>>>
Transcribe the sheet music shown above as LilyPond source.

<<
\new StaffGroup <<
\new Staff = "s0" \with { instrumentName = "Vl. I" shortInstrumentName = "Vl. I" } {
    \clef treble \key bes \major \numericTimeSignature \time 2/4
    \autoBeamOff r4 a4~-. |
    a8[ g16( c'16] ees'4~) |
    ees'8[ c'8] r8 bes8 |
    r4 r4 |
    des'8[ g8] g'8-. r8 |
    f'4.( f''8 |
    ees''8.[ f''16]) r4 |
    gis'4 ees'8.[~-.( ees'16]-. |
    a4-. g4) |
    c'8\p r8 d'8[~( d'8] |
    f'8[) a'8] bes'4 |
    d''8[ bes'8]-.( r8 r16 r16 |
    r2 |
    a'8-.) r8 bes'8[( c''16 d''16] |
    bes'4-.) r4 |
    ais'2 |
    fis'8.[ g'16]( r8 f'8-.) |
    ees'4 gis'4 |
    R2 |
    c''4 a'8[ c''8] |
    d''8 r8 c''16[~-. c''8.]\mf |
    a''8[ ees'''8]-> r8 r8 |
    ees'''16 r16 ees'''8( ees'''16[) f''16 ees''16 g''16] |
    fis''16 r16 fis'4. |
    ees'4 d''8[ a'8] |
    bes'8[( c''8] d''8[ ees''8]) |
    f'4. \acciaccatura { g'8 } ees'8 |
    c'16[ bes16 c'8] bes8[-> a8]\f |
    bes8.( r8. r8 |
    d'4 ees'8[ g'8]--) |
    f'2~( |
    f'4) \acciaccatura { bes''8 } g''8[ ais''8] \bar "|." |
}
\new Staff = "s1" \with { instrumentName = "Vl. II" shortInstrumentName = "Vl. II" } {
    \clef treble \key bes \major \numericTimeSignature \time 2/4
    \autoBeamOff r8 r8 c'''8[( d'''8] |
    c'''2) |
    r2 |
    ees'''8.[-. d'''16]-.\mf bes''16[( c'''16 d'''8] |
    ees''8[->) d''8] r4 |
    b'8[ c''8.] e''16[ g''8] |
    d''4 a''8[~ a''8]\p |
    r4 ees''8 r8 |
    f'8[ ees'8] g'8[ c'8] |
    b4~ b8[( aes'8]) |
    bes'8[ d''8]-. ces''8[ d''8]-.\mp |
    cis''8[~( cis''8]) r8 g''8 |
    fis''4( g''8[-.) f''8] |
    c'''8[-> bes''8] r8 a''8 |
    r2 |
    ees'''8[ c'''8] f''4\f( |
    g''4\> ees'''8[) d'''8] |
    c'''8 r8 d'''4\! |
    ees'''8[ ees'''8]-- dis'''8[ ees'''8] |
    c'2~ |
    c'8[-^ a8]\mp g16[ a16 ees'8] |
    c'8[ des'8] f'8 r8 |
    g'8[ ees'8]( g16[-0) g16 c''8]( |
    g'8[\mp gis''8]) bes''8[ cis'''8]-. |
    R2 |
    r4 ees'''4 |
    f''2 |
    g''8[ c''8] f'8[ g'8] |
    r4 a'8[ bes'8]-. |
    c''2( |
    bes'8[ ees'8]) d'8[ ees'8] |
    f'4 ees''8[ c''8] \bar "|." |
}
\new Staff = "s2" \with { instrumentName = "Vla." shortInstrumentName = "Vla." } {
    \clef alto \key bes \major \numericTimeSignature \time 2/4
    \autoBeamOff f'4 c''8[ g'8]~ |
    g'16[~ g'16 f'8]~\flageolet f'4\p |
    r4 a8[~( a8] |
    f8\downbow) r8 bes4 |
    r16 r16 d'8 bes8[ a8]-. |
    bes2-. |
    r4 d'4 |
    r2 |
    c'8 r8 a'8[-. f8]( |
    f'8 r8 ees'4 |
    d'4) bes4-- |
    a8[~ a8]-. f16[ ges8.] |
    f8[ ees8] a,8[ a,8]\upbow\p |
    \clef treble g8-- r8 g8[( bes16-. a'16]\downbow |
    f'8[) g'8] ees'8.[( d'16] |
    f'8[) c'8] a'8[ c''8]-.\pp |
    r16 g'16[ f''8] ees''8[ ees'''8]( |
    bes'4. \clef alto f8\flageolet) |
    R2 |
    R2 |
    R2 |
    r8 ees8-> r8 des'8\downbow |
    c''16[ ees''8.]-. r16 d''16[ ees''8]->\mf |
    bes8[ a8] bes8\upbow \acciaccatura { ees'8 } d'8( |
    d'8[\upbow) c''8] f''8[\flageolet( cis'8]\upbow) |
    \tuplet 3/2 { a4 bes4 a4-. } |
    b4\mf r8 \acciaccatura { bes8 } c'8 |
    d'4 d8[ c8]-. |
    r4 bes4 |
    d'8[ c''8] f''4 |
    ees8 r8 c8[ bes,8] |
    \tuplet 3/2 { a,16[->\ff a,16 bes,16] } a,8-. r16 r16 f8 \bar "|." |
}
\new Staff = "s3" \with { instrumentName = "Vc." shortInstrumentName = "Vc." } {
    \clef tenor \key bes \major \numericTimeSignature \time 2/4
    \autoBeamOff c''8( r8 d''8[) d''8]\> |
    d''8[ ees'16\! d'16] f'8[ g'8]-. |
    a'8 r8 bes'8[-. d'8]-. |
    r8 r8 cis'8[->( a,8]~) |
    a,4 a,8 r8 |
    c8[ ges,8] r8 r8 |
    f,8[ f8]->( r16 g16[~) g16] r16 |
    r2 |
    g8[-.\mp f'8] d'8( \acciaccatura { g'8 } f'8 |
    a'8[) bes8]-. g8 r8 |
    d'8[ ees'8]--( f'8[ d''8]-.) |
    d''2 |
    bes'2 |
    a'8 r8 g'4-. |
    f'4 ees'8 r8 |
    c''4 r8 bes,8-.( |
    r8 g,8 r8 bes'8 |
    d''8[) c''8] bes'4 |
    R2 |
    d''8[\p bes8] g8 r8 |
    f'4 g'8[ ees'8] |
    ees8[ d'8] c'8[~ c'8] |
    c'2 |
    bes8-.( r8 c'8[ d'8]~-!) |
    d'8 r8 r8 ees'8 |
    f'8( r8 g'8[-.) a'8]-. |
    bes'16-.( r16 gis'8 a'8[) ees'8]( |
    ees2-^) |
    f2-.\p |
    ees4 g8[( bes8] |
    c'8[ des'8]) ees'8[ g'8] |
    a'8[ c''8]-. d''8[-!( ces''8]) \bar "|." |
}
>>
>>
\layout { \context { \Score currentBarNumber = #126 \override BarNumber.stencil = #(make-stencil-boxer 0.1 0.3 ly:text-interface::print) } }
<<<
> Exercise objective
Gather every line above that contains the string "alto" and copy each one in full.

> Task response
    \clef alto \key bes \major \numericTimeSignature \time 2/4
    bes'4. \clef alto f8\flageolet) |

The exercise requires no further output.